Below are some entries. Return exactly the lines from the one with "V201: AC 6V" through the final line, leaving out any pictures.

--- DATA PROVIDED Enclosed Below ---

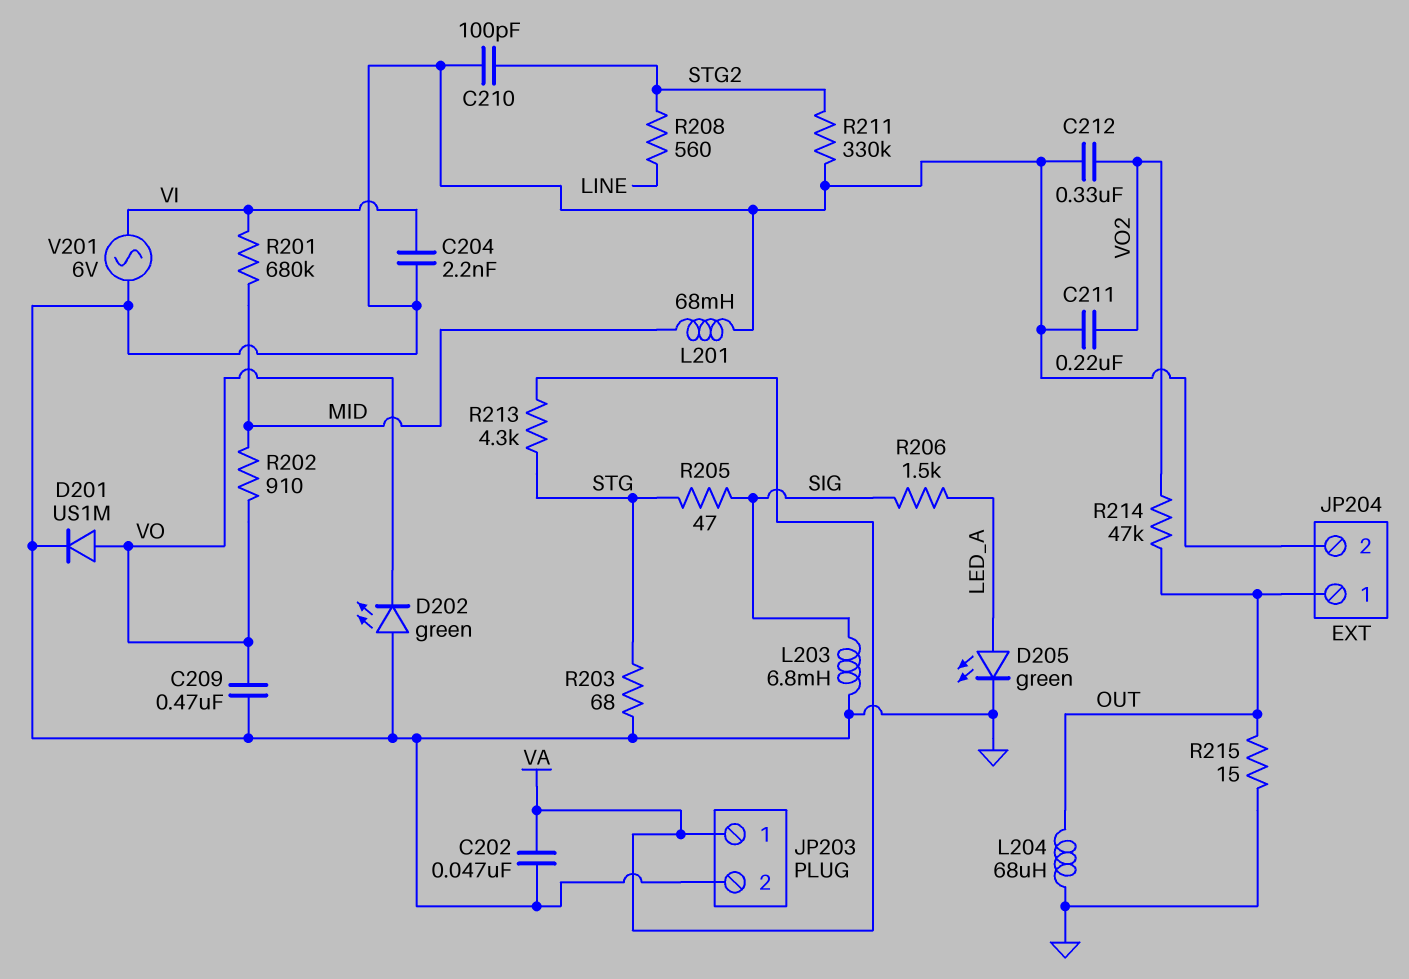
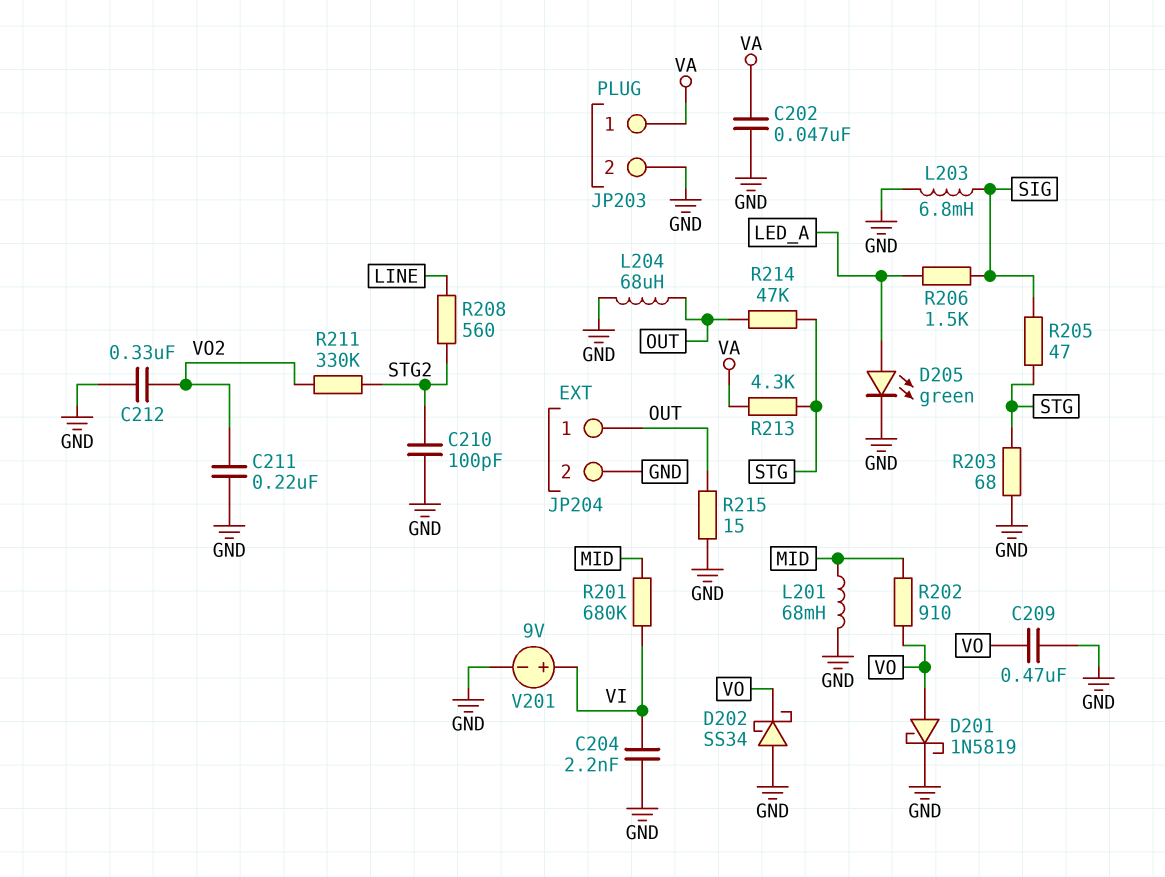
D201: diode US1M (A VO, K GND) -> schottky 1N5819 (A VO, K GND)
D202: LED green (A GND, K VO) -> schottky SS34 (A GND, K VO)
R211: 330k (GND, STG2) -> 330k (STG2, VO2)
R214: 47k (OUT, VO2) -> 47k (OUT, STG)
V201: AC 6V (GND, VI) -> 9V (plus VI, minus GND)

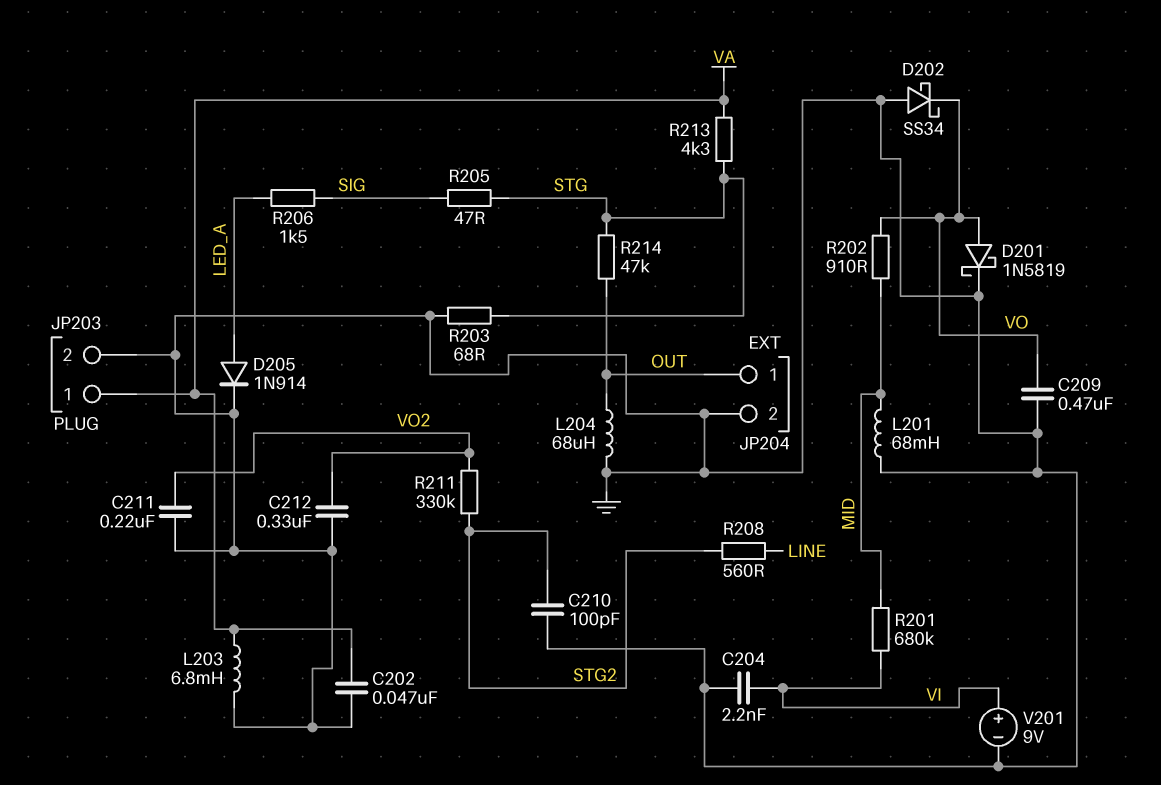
D205: LED green (A LED_A, K GND) -> diode 1N914 (A LED_A, K GND)
L203: 6.8mH (GND, SIG) -> 6.8mH (GND, VA)
R215: 15 (GND, OUT) -> none

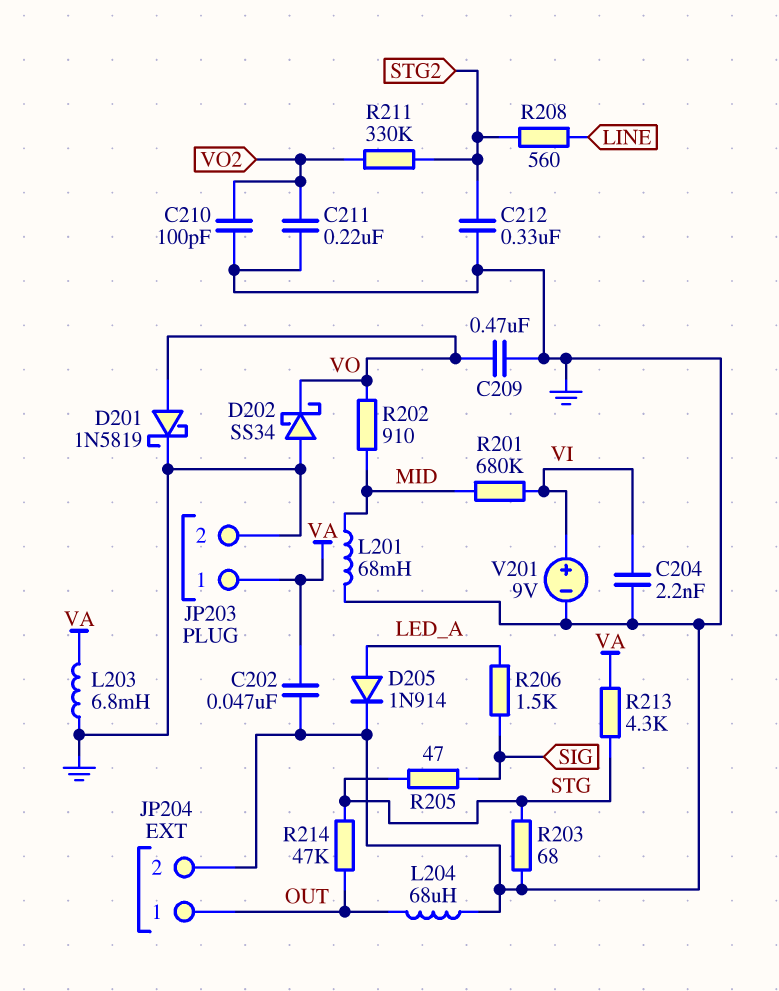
C210: 100pF (GND, STG2) -> 100pF (GND, VO2)
C212: 330nF (GND, VO2) -> 330nF (GND, STG2)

--- End of Enclosed DATA PROVIDED ---

EXERCISE OUTPUT:
V201: AC 6V (GND, VI) -> 9V (plus VI, minus GND)

D205: LED green (A LED_A, K GND) -> diode 1N914 (A LED_A, K GND)
L203: 6.8mH (GND, SIG) -> 6.8mH (GND, VA)
R215: 15 (GND, OUT) -> none

C210: 100pF (GND, STG2) -> 100pF (GND, VO2)
C212: 330nF (GND, VO2) -> 330nF (GND, STG2)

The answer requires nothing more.